**What is expected:**
The full set of entries below must be returned exactly as shown.
--- Records supplied Enclosed Below ---
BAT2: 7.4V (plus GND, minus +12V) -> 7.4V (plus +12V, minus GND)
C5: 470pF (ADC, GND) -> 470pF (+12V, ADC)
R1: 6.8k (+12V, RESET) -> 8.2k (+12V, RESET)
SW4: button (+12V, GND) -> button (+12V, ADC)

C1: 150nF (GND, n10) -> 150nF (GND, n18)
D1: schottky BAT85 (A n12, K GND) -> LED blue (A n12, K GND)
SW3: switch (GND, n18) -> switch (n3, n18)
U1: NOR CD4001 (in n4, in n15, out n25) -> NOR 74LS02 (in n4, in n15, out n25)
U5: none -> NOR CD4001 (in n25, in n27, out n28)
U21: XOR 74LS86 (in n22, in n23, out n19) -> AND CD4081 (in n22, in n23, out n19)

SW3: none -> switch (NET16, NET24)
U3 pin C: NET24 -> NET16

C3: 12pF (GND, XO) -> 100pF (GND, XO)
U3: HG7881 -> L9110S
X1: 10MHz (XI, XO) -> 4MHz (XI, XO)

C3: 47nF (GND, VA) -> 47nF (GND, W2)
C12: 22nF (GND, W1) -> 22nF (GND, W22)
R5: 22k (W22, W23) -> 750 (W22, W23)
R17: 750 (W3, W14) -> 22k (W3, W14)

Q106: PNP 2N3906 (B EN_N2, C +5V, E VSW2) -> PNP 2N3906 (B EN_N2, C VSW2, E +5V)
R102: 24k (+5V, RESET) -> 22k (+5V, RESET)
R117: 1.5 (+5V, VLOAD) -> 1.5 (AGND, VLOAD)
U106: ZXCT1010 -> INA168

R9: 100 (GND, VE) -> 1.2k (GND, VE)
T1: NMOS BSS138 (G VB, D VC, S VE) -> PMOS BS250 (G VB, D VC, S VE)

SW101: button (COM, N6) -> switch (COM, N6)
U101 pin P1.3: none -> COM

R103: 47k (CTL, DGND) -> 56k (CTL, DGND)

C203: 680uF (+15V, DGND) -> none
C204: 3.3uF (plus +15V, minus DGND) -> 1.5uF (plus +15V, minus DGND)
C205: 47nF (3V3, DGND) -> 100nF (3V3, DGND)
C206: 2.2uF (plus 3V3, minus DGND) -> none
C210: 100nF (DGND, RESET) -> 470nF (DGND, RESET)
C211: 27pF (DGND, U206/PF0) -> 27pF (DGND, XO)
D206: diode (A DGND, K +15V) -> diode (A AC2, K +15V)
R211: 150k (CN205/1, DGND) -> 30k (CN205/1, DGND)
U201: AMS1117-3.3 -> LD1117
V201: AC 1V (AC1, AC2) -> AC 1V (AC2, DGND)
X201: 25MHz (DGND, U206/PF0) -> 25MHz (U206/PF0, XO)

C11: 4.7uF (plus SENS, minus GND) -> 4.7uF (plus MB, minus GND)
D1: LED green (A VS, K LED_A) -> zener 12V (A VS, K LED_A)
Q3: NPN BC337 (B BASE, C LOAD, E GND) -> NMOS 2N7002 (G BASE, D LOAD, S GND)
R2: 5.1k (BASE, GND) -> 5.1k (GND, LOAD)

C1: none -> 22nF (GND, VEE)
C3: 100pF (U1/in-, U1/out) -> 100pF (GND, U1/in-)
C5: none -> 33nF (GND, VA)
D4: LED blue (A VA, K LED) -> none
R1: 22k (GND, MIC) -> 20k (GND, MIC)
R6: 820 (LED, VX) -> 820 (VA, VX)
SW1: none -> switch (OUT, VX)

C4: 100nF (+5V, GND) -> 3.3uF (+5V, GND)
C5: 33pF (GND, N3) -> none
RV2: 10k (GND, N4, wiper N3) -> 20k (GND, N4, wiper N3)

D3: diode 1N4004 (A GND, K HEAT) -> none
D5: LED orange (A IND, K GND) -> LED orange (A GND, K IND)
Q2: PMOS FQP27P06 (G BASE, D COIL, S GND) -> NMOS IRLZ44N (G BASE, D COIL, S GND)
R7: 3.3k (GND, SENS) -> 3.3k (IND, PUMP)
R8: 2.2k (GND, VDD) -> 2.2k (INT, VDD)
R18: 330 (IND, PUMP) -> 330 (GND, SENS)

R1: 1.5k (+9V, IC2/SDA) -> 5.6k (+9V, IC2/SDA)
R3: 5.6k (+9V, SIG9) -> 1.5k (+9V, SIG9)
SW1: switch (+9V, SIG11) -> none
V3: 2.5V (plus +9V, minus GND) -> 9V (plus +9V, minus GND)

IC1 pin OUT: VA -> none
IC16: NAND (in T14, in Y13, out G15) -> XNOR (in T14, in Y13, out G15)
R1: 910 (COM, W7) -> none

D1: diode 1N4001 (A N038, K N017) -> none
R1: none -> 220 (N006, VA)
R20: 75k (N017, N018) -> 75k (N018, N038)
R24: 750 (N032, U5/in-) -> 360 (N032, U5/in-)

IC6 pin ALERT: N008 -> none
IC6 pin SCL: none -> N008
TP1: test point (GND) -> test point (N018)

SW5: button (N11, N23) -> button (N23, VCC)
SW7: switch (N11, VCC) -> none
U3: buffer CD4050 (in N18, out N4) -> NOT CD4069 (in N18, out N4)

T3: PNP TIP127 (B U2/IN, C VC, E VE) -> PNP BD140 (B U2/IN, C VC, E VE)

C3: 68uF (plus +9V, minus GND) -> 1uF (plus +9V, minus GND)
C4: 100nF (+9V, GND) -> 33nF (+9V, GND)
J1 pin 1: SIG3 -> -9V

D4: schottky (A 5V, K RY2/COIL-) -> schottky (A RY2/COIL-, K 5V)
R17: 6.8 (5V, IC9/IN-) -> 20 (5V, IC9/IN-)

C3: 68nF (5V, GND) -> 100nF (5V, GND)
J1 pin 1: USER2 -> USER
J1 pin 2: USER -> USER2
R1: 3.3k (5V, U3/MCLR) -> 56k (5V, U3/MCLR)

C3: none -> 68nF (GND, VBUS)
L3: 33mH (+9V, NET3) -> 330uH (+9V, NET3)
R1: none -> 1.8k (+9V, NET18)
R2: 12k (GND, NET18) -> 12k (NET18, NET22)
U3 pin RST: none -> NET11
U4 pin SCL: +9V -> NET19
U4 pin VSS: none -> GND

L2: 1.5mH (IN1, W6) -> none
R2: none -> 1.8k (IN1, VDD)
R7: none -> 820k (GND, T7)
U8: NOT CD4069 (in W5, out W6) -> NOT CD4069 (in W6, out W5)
--- End of Enclosed Records supplied ---
**Task result:**
BAT2: 7.4V (plus GND, minus +12V) -> 7.4V (plus +12V, minus GND)
C5: 470pF (ADC, GND) -> 470pF (+12V, ADC)
R1: 6.8k (+12V, RESET) -> 8.2k (+12V, RESET)
SW4: button (+12V, GND) -> button (+12V, ADC)

C1: 150nF (GND, n10) -> 150nF (GND, n18)
D1: schottky BAT85 (A n12, K GND) -> LED blue (A n12, K GND)
SW3: switch (GND, n18) -> switch (n3, n18)
U1: NOR CD4001 (in n4, in n15, out n25) -> NOR 74LS02 (in n4, in n15, out n25)
U5: none -> NOR CD4001 (in n25, in n27, out n28)
U21: XOR 74LS86 (in n22, in n23, out n19) -> AND CD4081 (in n22, in n23, out n19)

SW3: none -> switch (NET16, NET24)
U3 pin C: NET24 -> NET16

C3: 12pF (GND, XO) -> 100pF (GND, XO)
U3: HG7881 -> L9110S
X1: 10MHz (XI, XO) -> 4MHz (XI, XO)

C3: 47nF (GND, VA) -> 47nF (GND, W2)
C12: 22nF (GND, W1) -> 22nF (GND, W22)
R5: 22k (W22, W23) -> 750 (W22, W23)
R17: 750 (W3, W14) -> 22k (W3, W14)

Q106: PNP 2N3906 (B EN_N2, C +5V, E VSW2) -> PNP 2N3906 (B EN_N2, C VSW2, E +5V)
R102: 24k (+5V, RESET) -> 22k (+5V, RESET)
R117: 1.5 (+5V, VLOAD) -> 1.5 (AGND, VLOAD)
U106: ZXCT1010 -> INA168

R9: 100 (GND, VE) -> 1.2k (GND, VE)
T1: NMOS BSS138 (G VB, D VC, S VE) -> PMOS BS250 (G VB, D VC, S VE)

SW101: button (COM, N6) -> switch (COM, N6)
U101 pin P1.3: none -> COM

R103: 47k (CTL, DGND) -> 56k (CTL, DGND)

C203: 680uF (+15V, DGND) -> none
C204: 3.3uF (plus +15V, minus DGND) -> 1.5uF (plus +15V, minus DGND)
C205: 47nF (3V3, DGND) -> 100nF (3V3, DGND)
C206: 2.2uF (plus 3V3, minus DGND) -> none
C210: 100nF (DGND, RESET) -> 470nF (DGND, RESET)
C211: 27pF (DGND, U206/PF0) -> 27pF (DGND, XO)
D206: diode (A DGND, K +15V) -> diode (A AC2, K +15V)
R211: 150k (CN205/1, DGND) -> 30k (CN205/1, DGND)
U201: AMS1117-3.3 -> LD1117
V201: AC 1V (AC1, AC2) -> AC 1V (AC2, DGND)
X201: 25MHz (DGND, U206/PF0) -> 25MHz (U206/PF0, XO)

C11: 4.7uF (plus SENS, minus GND) -> 4.7uF (plus MB, minus GND)
D1: LED green (A VS, K LED_A) -> zener 12V (A VS, K LED_A)
Q3: NPN BC337 (B BASE, C LOAD, E GND) -> NMOS 2N7002 (G BASE, D LOAD, S GND)
R2: 5.1k (BASE, GND) -> 5.1k (GND, LOAD)

C1: none -> 22nF (GND, VEE)
C3: 100pF (U1/in-, U1/out) -> 100pF (GND, U1/in-)
C5: none -> 33nF (GND, VA)
D4: LED blue (A VA, K LED) -> none
R1: 22k (GND, MIC) -> 20k (GND, MIC)
R6: 820 (LED, VX) -> 820 (VA, VX)
SW1: none -> switch (OUT, VX)

C4: 100nF (+5V, GND) -> 3.3uF (+5V, GND)
C5: 33pF (GND, N3) -> none
RV2: 10k (GND, N4, wiper N3) -> 20k (GND, N4, wiper N3)

D3: diode 1N4004 (A GND, K HEAT) -> none
D5: LED orange (A IND, K GND) -> LED orange (A GND, K IND)
Q2: PMOS FQP27P06 (G BASE, D COIL, S GND) -> NMOS IRLZ44N (G BASE, D COIL, S GND)
R7: 3.3k (GND, SENS) -> 3.3k (IND, PUMP)
R8: 2.2k (GND, VDD) -> 2.2k (INT, VDD)
R18: 330 (IND, PUMP) -> 330 (GND, SENS)

R1: 1.5k (+9V, IC2/SDA) -> 5.6k (+9V, IC2/SDA)
R3: 5.6k (+9V, SIG9) -> 1.5k (+9V, SIG9)
SW1: switch (+9V, SIG11) -> none
V3: 2.5V (plus +9V, minus GND) -> 9V (plus +9V, minus GND)

IC1 pin OUT: VA -> none
IC16: NAND (in T14, in Y13, out G15) -> XNOR (in T14, in Y13, out G15)
R1: 910 (COM, W7) -> none

D1: diode 1N4001 (A N038, K N017) -> none
R1: none -> 220 (N006, VA)
R20: 75k (N017, N018) -> 75k (N018, N038)
R24: 750 (N032, U5/in-) -> 360 (N032, U5/in-)

IC6 pin ALERT: N008 -> none
IC6 pin SCL: none -> N008
TP1: test point (GND) -> test point (N018)

SW5: button (N11, N23) -> button (N23, VCC)
SW7: switch (N11, VCC) -> none
U3: buffer CD4050 (in N18, out N4) -> NOT CD4069 (in N18, out N4)

T3: PNP TIP127 (B U2/IN, C VC, E VE) -> PNP BD140 (B U2/IN, C VC, E VE)

C3: 68uF (plus +9V, minus GND) -> 1uF (plus +9V, minus GND)
C4: 100nF (+9V, GND) -> 33nF (+9V, GND)
J1 pin 1: SIG3 -> -9V

D4: schottky (A 5V, K RY2/COIL-) -> schottky (A RY2/COIL-, K 5V)
R17: 6.8 (5V, IC9/IN-) -> 20 (5V, IC9/IN-)

C3: 68nF (5V, GND) -> 100nF (5V, GND)
J1 pin 1: USER2 -> USER
J1 pin 2: USER -> USER2
R1: 3.3k (5V, U3/MCLR) -> 56k (5V, U3/MCLR)

C3: none -> 68nF (GND, VBUS)
L3: 33mH (+9V, NET3) -> 330uH (+9V, NET3)
R1: none -> 1.8k (+9V, NET18)
R2: 12k (GND, NET18) -> 12k (NET18, NET22)
U3 pin RST: none -> NET11
U4 pin SCL: +9V -> NET19
U4 pin VSS: none -> GND

L2: 1.5mH (IN1, W6) -> none
R2: none -> 1.8k (IN1, VDD)
R7: none -> 820k (GND, T7)
U8: NOT CD4069 (in W5, out W6) -> NOT CD4069 (in W6, out W5)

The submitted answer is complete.